> WHAT TO WORK ON:
Give the entries again exactly; drop the pictures.
=== Begin Enclosure ===
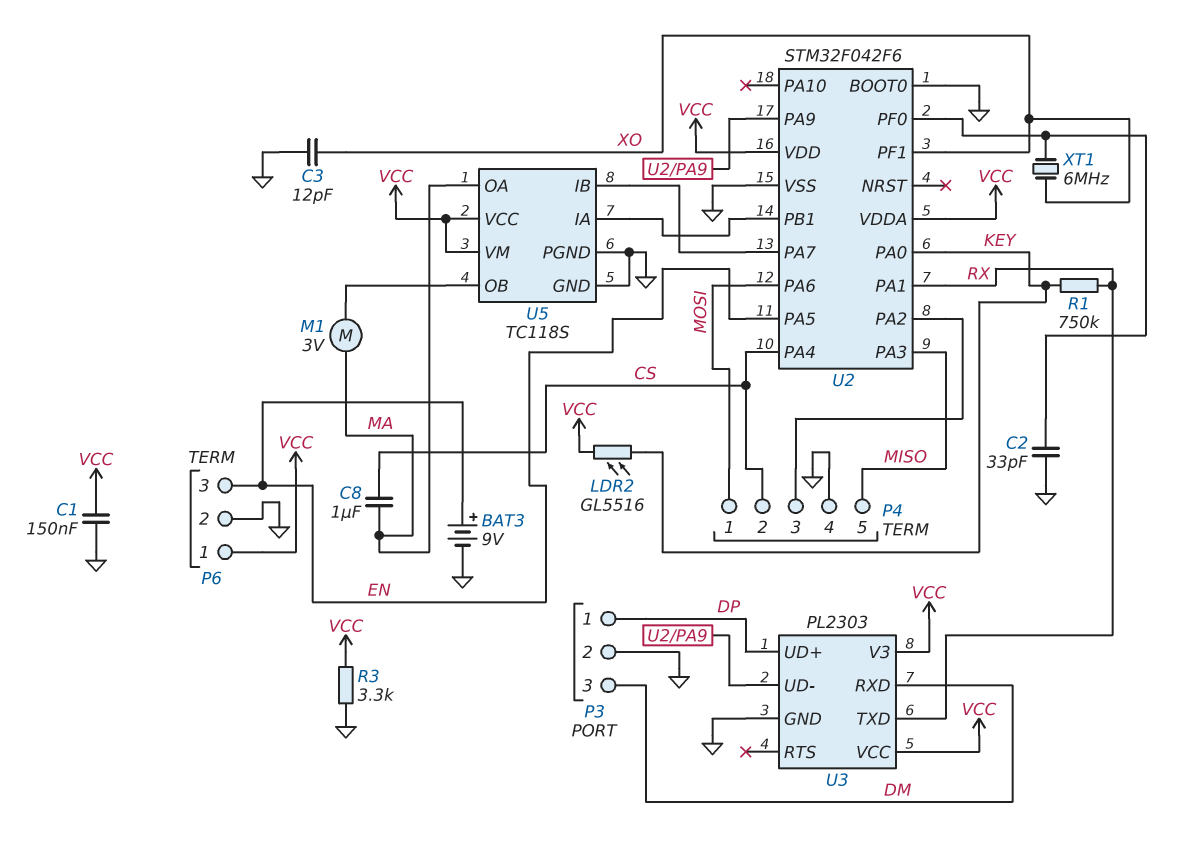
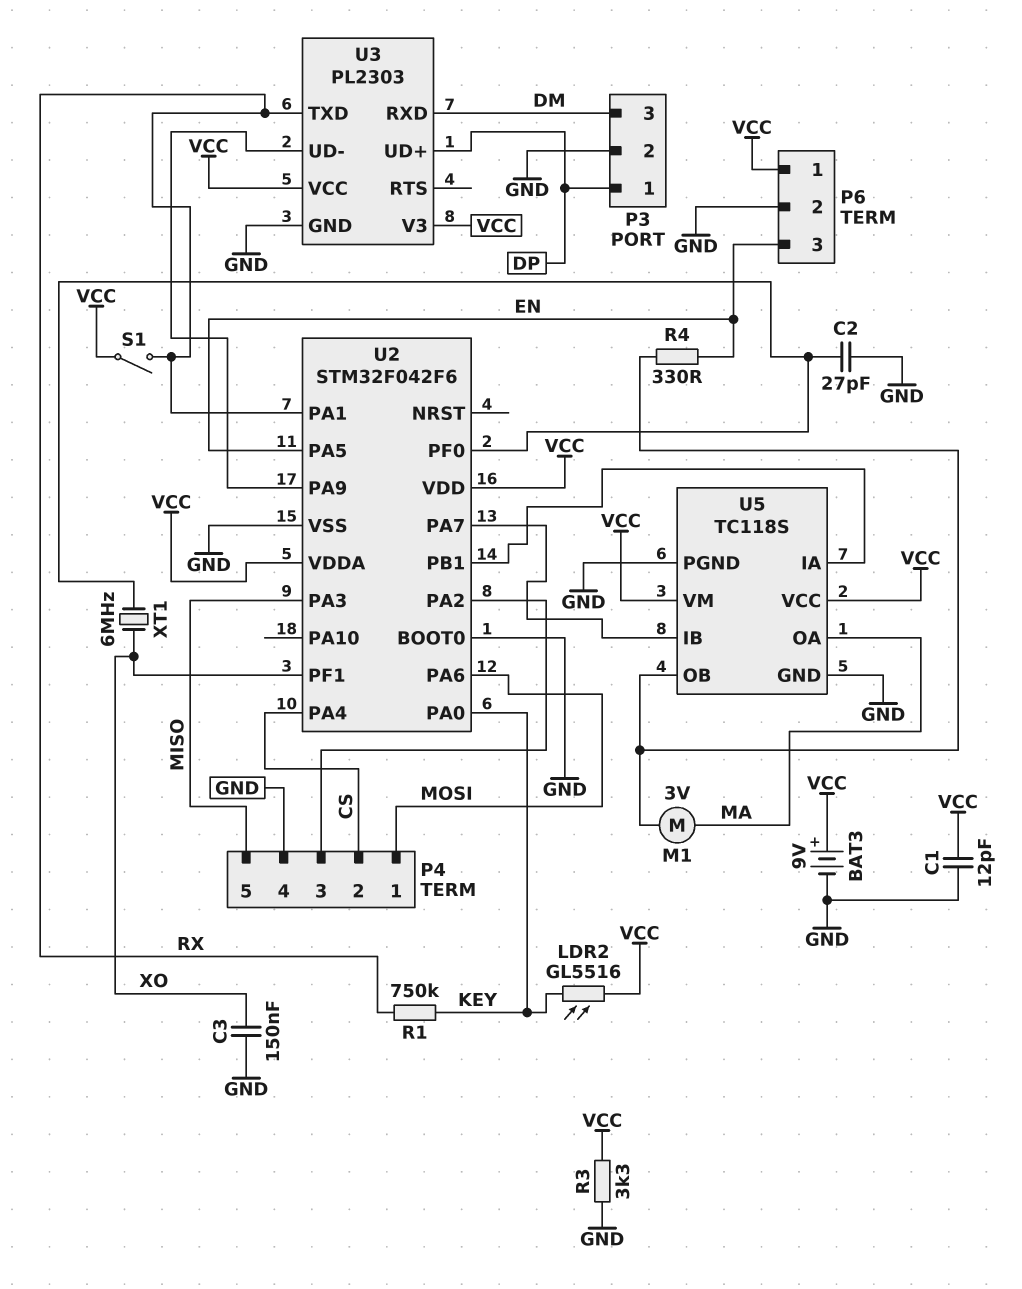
BAT3: 9V (plus EN, minus GND) -> 9V (plus VCC, minus GND)
C1: 150nF (GND, VCC) -> 12pF (GND, VCC)
C2: 33pF (GND, U2/PF0) -> 27pF (GND, U2/PF0)
C3: 12pF (GND, XO) -> 150nF (GND, XO)
C8: 1uF (CS, MA) -> none
R4: none -> 330 (EN, U5/OB)
S1: none -> switch (RX, VCC)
=== End Enclosure ===
> RESULT:
BAT3: 9V (plus EN, minus GND) -> 9V (plus VCC, minus GND)
C1: 150nF (GND, VCC) -> 12pF (GND, VCC)
C2: 33pF (GND, U2/PF0) -> 27pF (GND, U2/PF0)
C3: 12pF (GND, XO) -> 150nF (GND, XO)
C8: 1uF (CS, MA) -> none
R4: none -> 330 (EN, U5/OB)
S1: none -> switch (RX, VCC)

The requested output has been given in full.